Problem: Transcribe the stretch of entries below from the line with "blue cross: moved" through the line with "green circle: moved 2 px right, 1 px down", exactly and with both ends included; leave out all other lines.

Data to use:
== Segment start ==

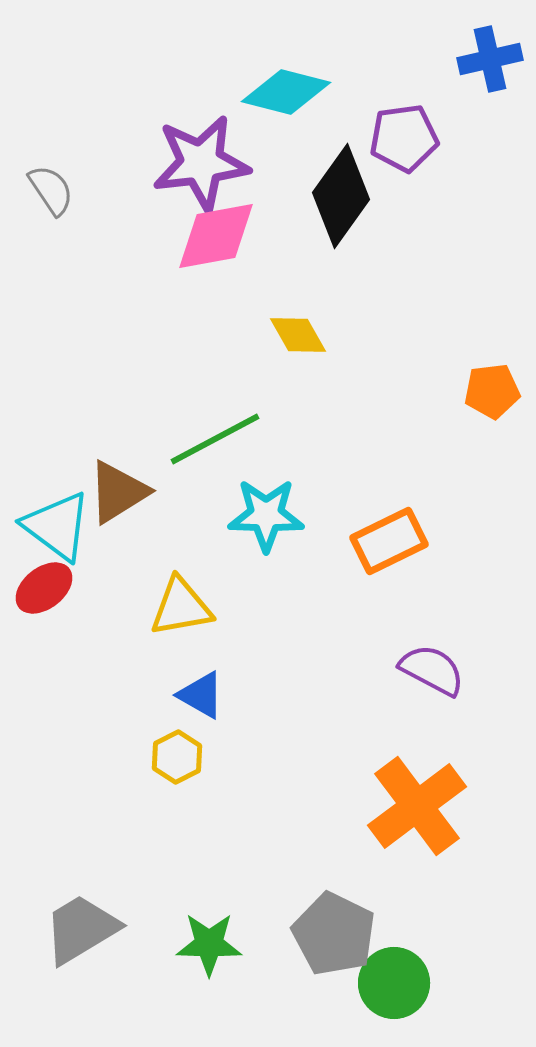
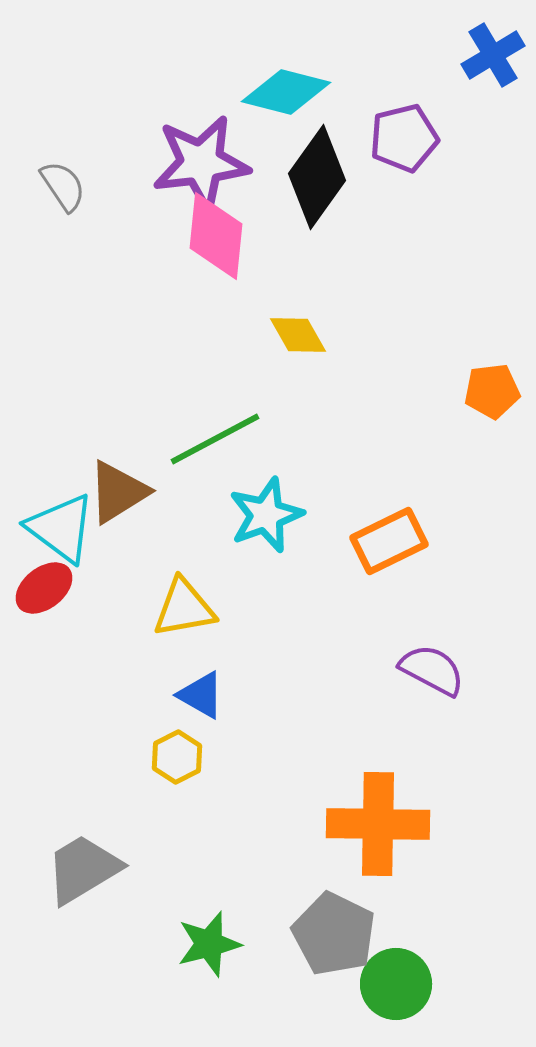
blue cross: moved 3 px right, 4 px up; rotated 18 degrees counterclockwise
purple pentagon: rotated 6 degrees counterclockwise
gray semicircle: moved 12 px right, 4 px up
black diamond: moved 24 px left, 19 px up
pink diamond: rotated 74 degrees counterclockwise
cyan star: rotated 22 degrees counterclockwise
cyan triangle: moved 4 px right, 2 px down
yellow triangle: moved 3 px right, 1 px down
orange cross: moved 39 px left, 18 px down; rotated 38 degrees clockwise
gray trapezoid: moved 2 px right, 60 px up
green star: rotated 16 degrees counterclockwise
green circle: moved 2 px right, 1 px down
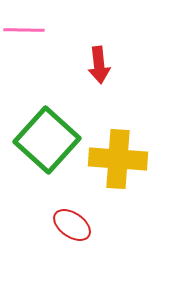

== Segment end ==
== Segment start ==

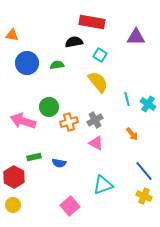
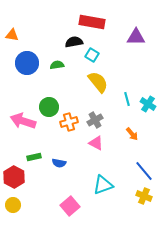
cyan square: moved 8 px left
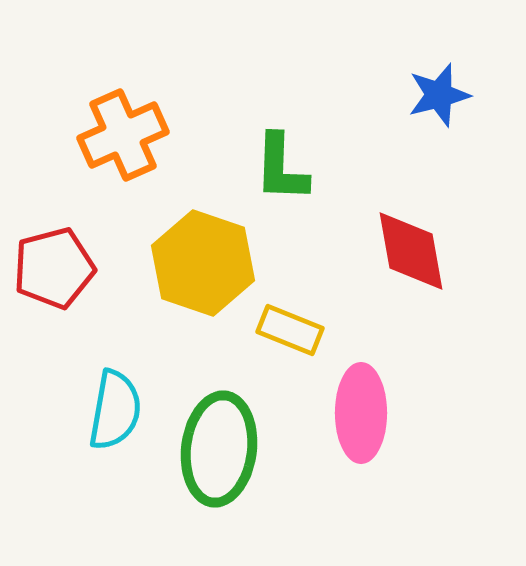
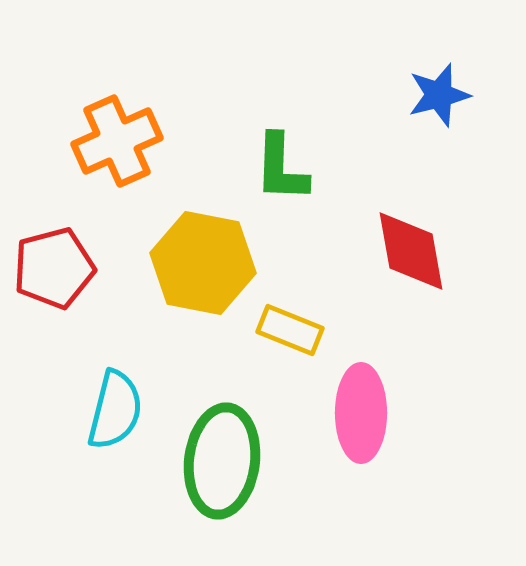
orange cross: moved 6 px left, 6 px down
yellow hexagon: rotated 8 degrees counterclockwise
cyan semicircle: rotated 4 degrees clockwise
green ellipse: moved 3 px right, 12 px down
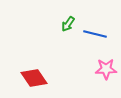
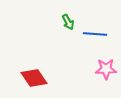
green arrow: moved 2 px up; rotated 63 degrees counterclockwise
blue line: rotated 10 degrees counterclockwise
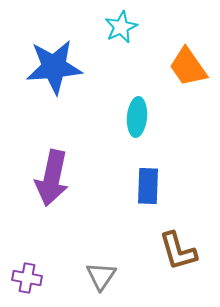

== Segment end ==

Result of this exercise:
blue cross: moved 3 px right, 4 px up; rotated 18 degrees counterclockwise
purple pentagon: rotated 6 degrees counterclockwise
gray semicircle: moved 12 px right, 4 px up
black diamond: moved 24 px left, 19 px up
pink diamond: rotated 74 degrees counterclockwise
cyan star: rotated 22 degrees counterclockwise
cyan triangle: moved 4 px right, 2 px down
yellow triangle: moved 3 px right, 1 px down
orange cross: moved 39 px left, 18 px down; rotated 38 degrees clockwise
gray trapezoid: moved 2 px right, 60 px up
green star: rotated 16 degrees counterclockwise
green circle: moved 2 px right, 1 px down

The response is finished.